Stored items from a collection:
* * * * *
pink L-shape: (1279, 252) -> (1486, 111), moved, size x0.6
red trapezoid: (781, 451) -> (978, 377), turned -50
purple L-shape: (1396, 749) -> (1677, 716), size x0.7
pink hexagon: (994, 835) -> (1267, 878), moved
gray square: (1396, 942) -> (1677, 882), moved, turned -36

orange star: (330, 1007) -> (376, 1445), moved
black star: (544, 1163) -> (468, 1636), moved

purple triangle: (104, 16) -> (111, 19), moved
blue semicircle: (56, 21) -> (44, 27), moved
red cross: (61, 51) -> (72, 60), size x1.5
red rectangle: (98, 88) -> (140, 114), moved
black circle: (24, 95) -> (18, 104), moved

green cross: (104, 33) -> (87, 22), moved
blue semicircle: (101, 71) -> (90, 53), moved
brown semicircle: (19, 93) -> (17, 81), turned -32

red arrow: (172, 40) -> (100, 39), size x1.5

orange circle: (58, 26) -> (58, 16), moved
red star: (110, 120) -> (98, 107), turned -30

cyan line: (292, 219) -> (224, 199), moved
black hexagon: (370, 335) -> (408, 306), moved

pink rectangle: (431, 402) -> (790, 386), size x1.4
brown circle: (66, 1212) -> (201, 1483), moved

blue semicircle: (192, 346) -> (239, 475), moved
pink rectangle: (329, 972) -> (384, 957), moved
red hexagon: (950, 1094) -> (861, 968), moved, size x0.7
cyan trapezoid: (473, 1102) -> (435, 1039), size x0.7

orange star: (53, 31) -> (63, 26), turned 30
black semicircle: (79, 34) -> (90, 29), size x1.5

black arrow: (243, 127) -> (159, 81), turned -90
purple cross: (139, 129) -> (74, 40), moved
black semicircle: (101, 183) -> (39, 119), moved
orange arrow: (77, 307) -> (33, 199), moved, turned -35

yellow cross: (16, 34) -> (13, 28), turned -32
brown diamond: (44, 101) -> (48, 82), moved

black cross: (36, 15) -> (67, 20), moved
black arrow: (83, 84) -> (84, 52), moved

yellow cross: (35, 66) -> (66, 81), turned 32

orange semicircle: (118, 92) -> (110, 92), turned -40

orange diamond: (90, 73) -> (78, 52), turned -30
* * * * *
■ **Exercise aim**: Go through the records and output them all, word for word.

■ **Task answer**:
pink L-shape: (1279, 252) -> (1486, 111), moved, size x0.6
red trapezoid: (781, 451) -> (978, 377), turned -50
purple L-shape: (1396, 749) -> (1677, 716), size x0.7
pink hexagon: (994, 835) -> (1267, 878), moved
gray square: (1396, 942) -> (1677, 882), moved, turned -36

orange star: (330, 1007) -> (376, 1445), moved
black star: (544, 1163) -> (468, 1636), moved

purple triangle: (104, 16) -> (111, 19), moved
blue semicircle: (56, 21) -> (44, 27), moved
red cross: (61, 51) -> (72, 60), size x1.5
red rectangle: (98, 88) -> (140, 114), moved
black circle: (24, 95) -> (18, 104), moved

green cross: (104, 33) -> (87, 22), moved
blue semicircle: (101, 71) -> (90, 53), moved
brown semicircle: (19, 93) -> (17, 81), turned -32

red arrow: (172, 40) -> (100, 39), size x1.5

orange circle: (58, 26) -> (58, 16), moved
red star: (110, 120) -> (98, 107), turned -30

cyan line: (292, 219) -> (224, 199), moved
black hexagon: (370, 335) -> (408, 306), moved

pink rectangle: (431, 402) -> (790, 386), size x1.4
brown circle: (66, 1212) -> (201, 1483), moved

blue semicircle: (192, 346) -> (239, 475), moved
pink rectangle: (329, 972) -> (384, 957), moved
red hexagon: (950, 1094) -> (861, 968), moved, size x0.7
cyan trapezoid: (473, 1102) -> (435, 1039), size x0.7

orange star: (53, 31) -> (63, 26), turned 30
black semicircle: (79, 34) -> (90, 29), size x1.5

black arrow: (243, 127) -> (159, 81), turned -90
purple cross: (139, 129) -> (74, 40), moved
black semicircle: (101, 183) -> (39, 119), moved
orange arrow: (77, 307) -> (33, 199), moved, turned -35

yellow cross: (16, 34) -> (13, 28), turned -32
brown diamond: (44, 101) -> (48, 82), moved

black cross: (36, 15) -> (67, 20), moved
black arrow: (83, 84) -> (84, 52), moved

yellow cross: (35, 66) -> (66, 81), turned 32

orange semicircle: (118, 92) -> (110, 92), turned -40

orange diamond: (90, 73) -> (78, 52), turned -30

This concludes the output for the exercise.